## About this exercise
The output should be all lines of the entries below in which the word "cupcake" occurs.

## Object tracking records
══════
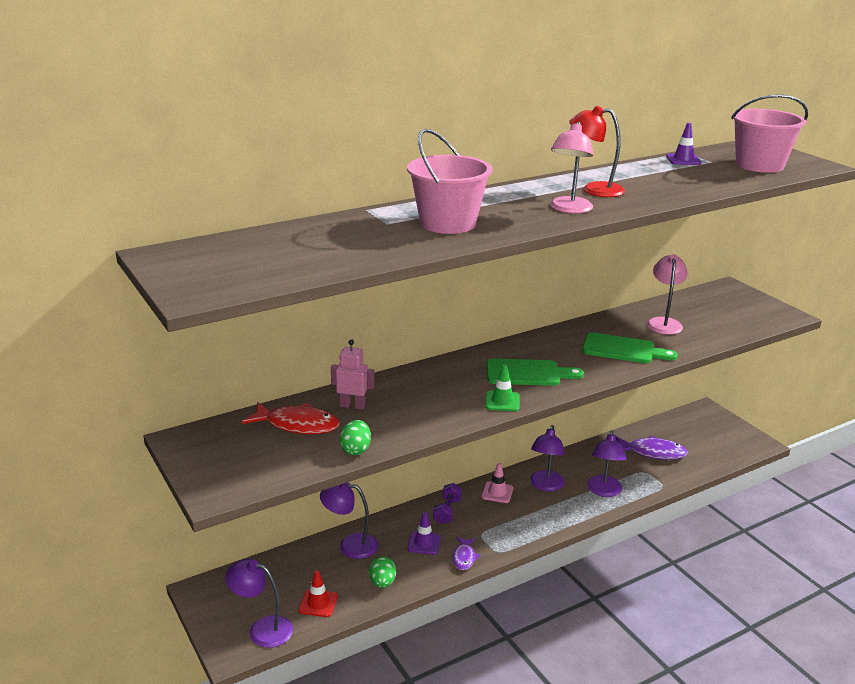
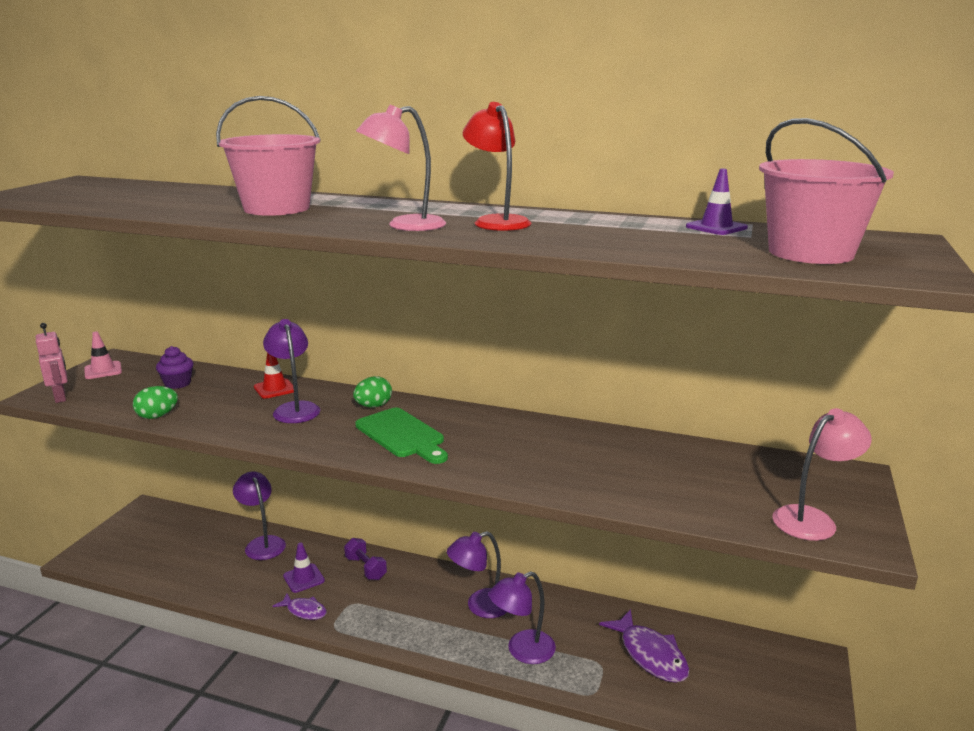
camera: 50 degrees right, 5 degrees down
(262, 629) = (117, 557): purple lamp -> purple lamp (295, 408)
(297, 425) = (177, 383): red fish -> purple cupcake
(318, 603) = (170, 566): red traffic cone -> red traffic cone (275, 389)
(352, 406) = (234, 390): pink robot -> pink robot (60, 397)
(382, 583) = (225, 584): green egg -> green egg (373, 406)
(447, 511) = (366, 568): purple dumbbell -> purple dumbbell turned 75 degrees clockwise
(464, 557) = (304, 611): purple fish -> purple fish turned 120 degrees counterclockwise
(497, 492) = (430, 582): pink traffic cone -> pink traffic cone (103, 370)
(502, 401) = (324, 443): green traffic cone -> none
(623, 349) = (541, 464): green cutting board -> none
(664, 323) = (657, 465): pink lamp -> pink lamp (812, 519)

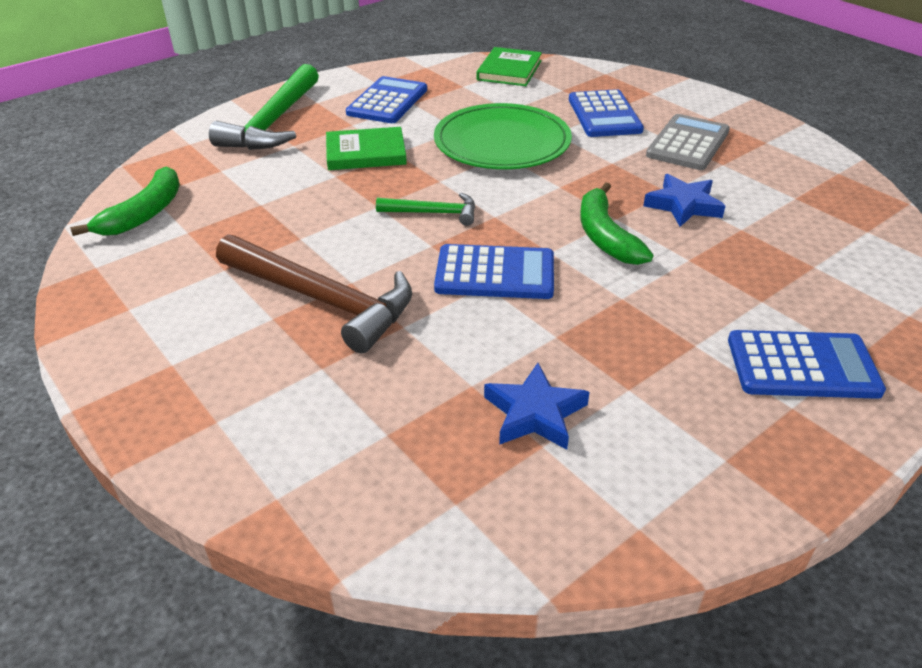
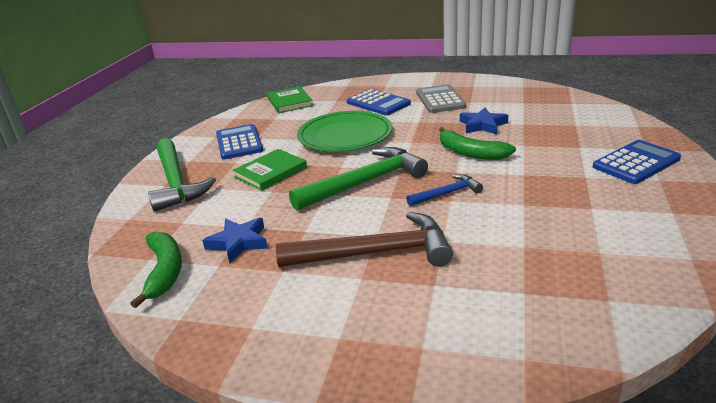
camera: 35 degrees left, 10 degrees down
(433, 213) = (365, 182): green hammer -> green hammer, size x1.93
(495, 273) = (447, 193): blue calculator -> blue hammer
(535, 413) = (572, 241): blue star -> blue star (239, 242)

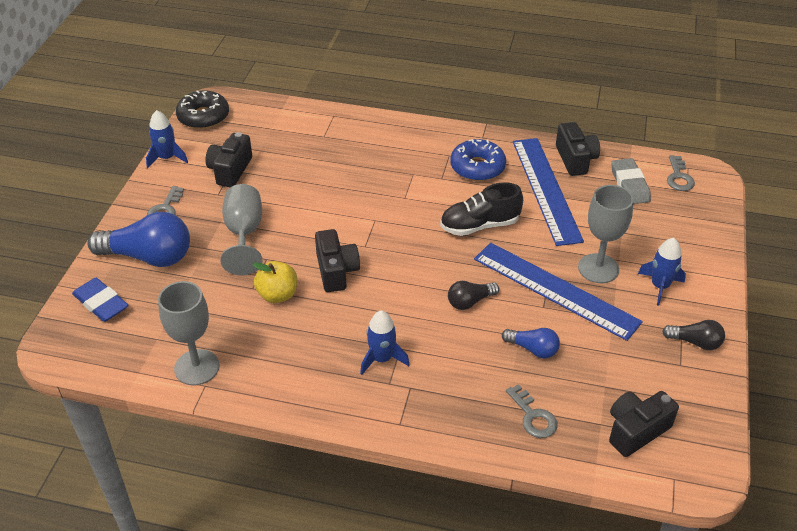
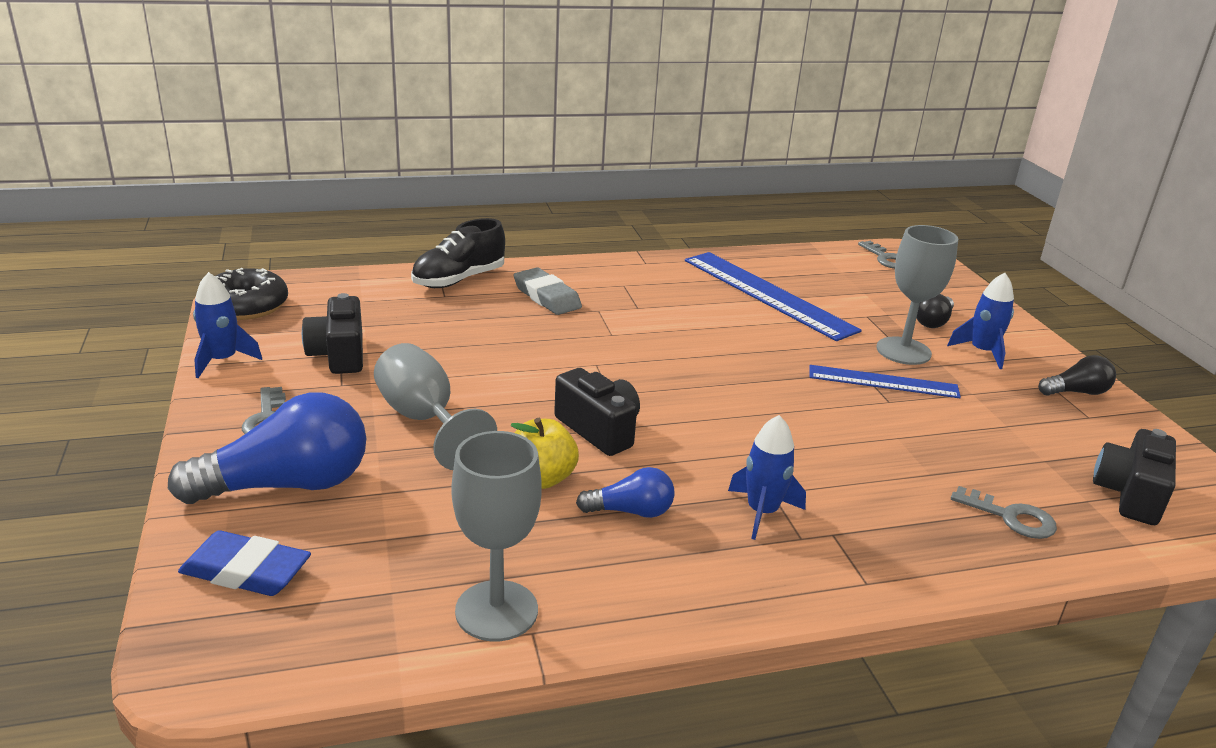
camera: 30 degrees left, 15 degrees down
(470, 301) = (802, 418): black light bulb -> black light bulb (933, 322)
(477, 167) = (669, 289): blue donut -> none
(479, 225) = (731, 341): black shoe -> black shoe (459, 280)
(532, 349) = (927, 446): blue light bulb -> blue light bulb (631, 511)
(555, 290) = (883, 382): blue ruler -> blue ruler, size x0.60
(575, 159) = (768, 263): black camera -> none
(629, 185) = (847, 273): grey eraser -> grey eraser (546, 297)

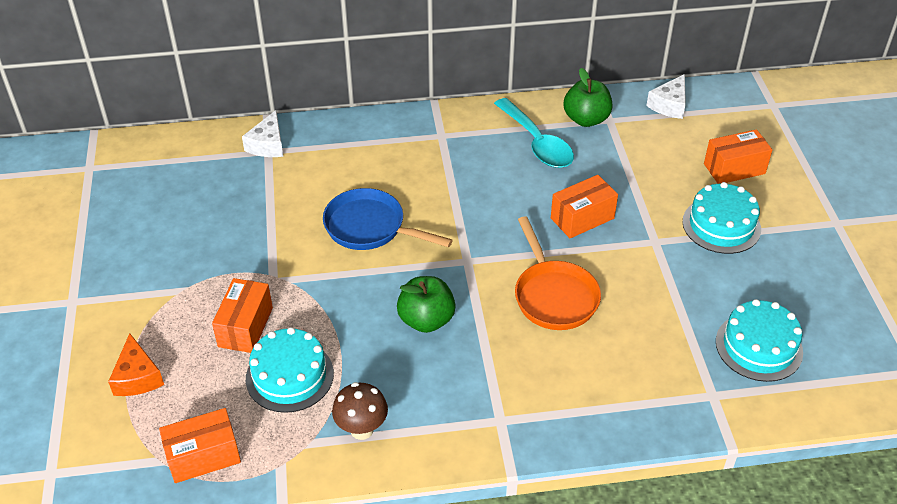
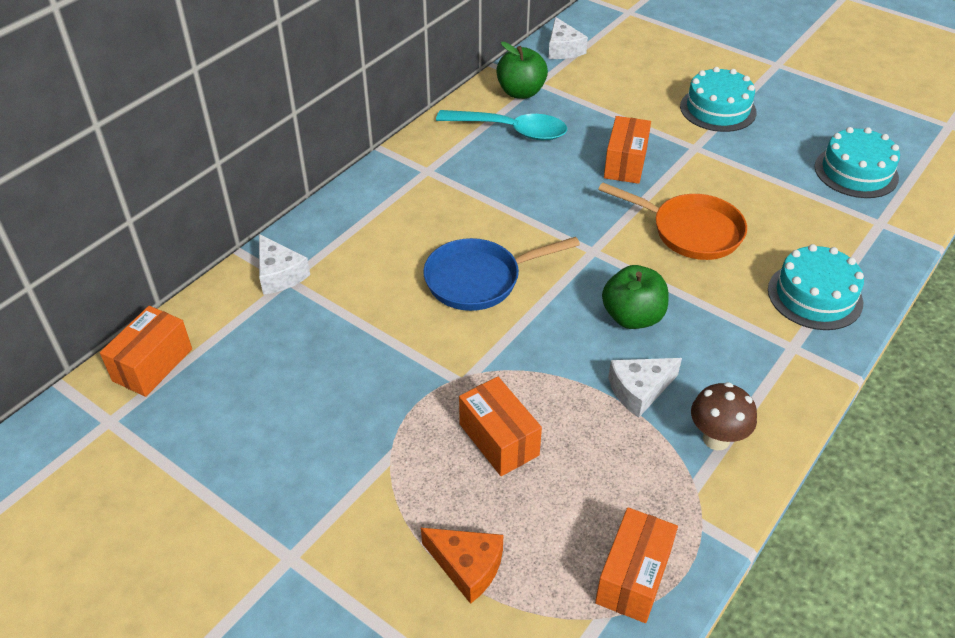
camera: 45 degrees left, 0 degrees up
(289, 376) = (598, 447): turquoise cake -> turquoise cake (814, 296)
(362, 365) = (639, 390): none -> white cheese
(734, 169) = (669, 67): orange box -> orange box (152, 365)

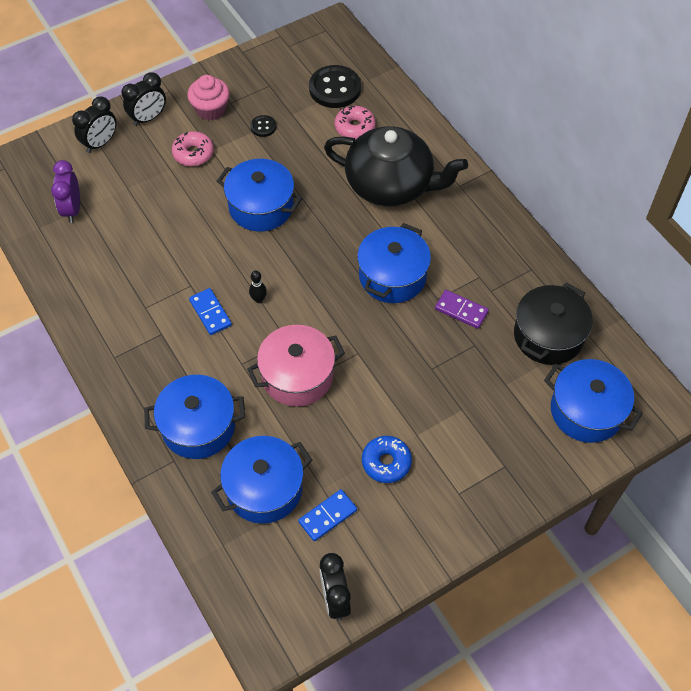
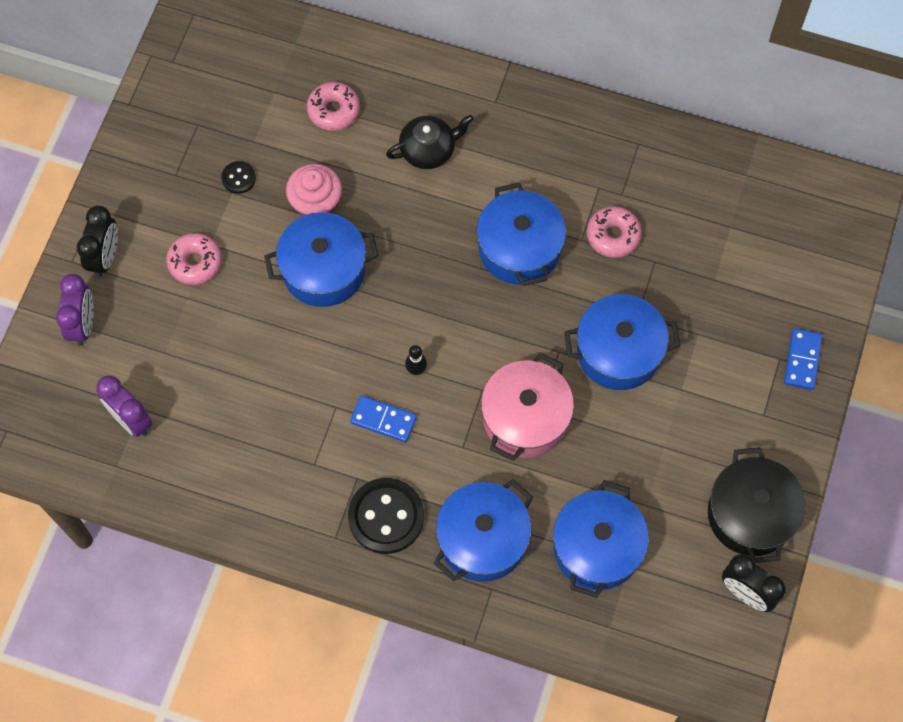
camera: 40 degrees left, 10 degrees up
(100, 143) = (83, 324): black clock -> purple clock
(211, 109) = (162, 198): pink cupcake -> pink cupcake (316, 202)
(327, 516) = (674, 526): blue domino -> blue domino (802, 360)
(335, 88) = (270, 79): black button -> black button (386, 517)
(386, 462) = (678, 436): blue donut -> none
(390, 184) = (428, 150): black teapot -> black teapot, size x0.51
(461, 310) = (613, 236): purple domino -> pink donut
(548, 336) = (710, 202): black pot -> black pot (750, 514)
(586, 411) = (803, 251): blue pot -> blue pot (618, 352)

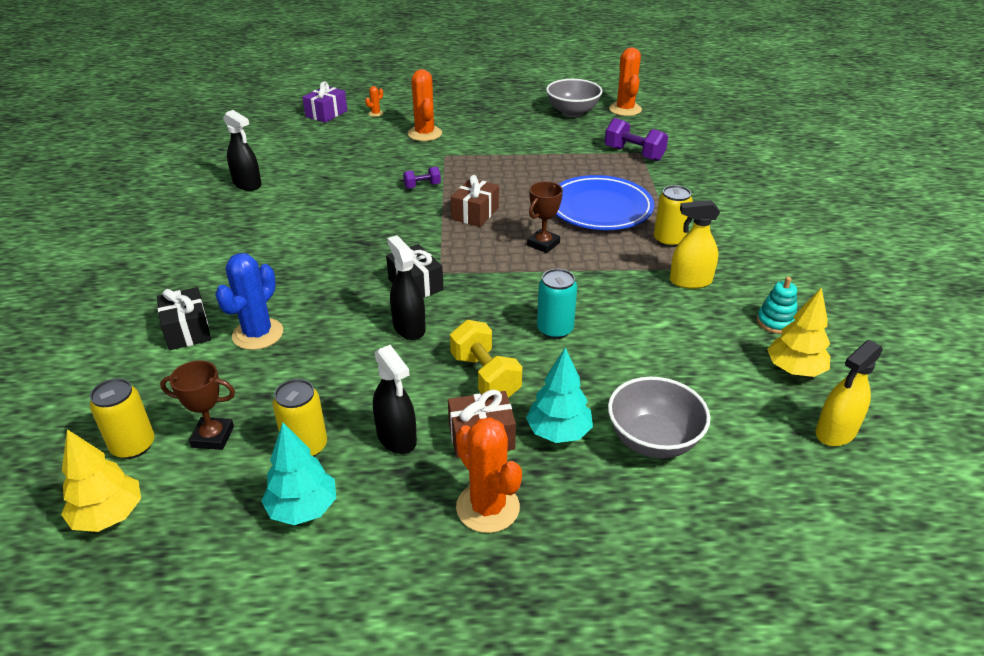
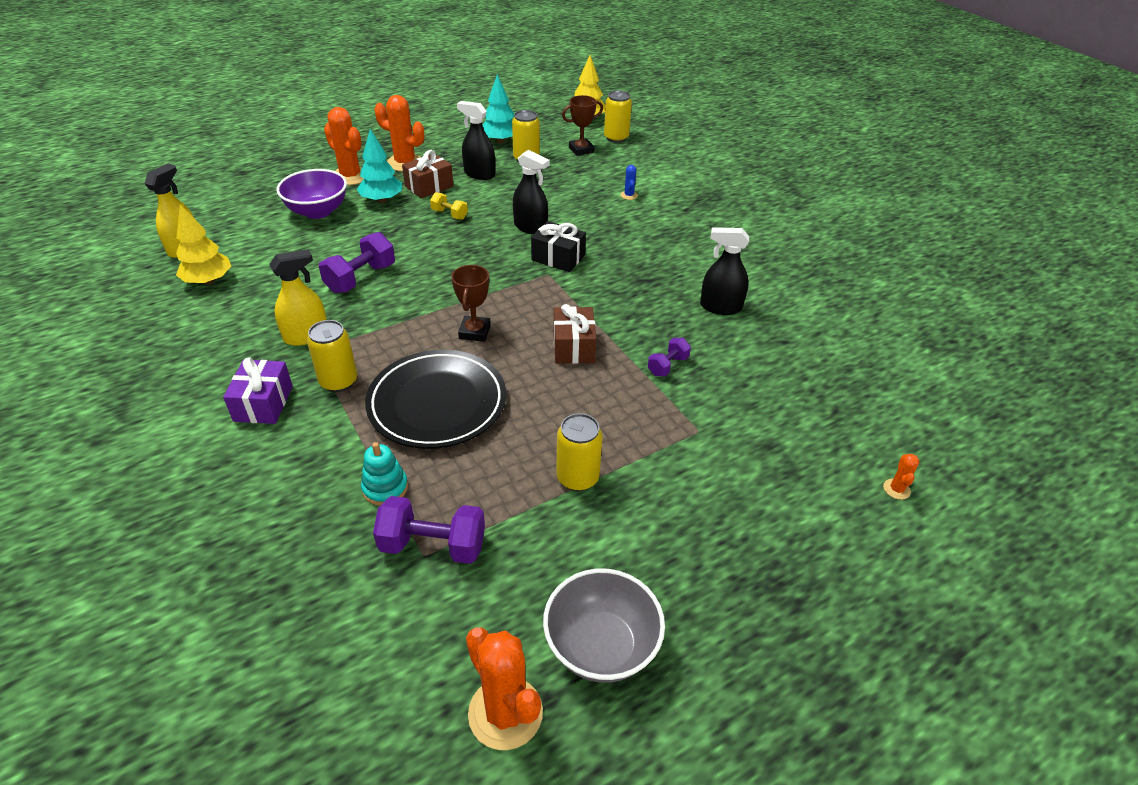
camera: 150 degrees right, 5 degrees up
(187, 330) = (676, 185): black gift -> none
(247, 184) = (841, 304): black spray bottle -> black spray bottle (720, 307)
(258, 334) = (629, 195): blue cactus -> blue cactus, size x0.46
(326, 114) = (956, 458): purple gift -> purple gift (263, 403)
(424, 134) = (773, 467): orange cactus -> orange cactus (350, 176)
(485, 376) = (449, 214): yellow dumbbell -> yellow dumbbell, size x0.57
(536, 156) = (577, 478): none -> yellow can
(555, 329) = (417, 257): turquoise can -> none
(600, 208) = (437, 403): blue plate -> black plate
(624, 322) = (361, 278): none -> purple dumbbell
(653, 440) = (317, 211): grey bowl -> purple bowl
(775, 322) = (219, 318): turquoise stacking toy -> turquoise stacking toy (385, 488)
══════
## Output for this task
(297, 425) = (177, 383): red fish -> purple cupcake
(211, 109) = (162, 198): pink cupcake -> pink cupcake (316, 202)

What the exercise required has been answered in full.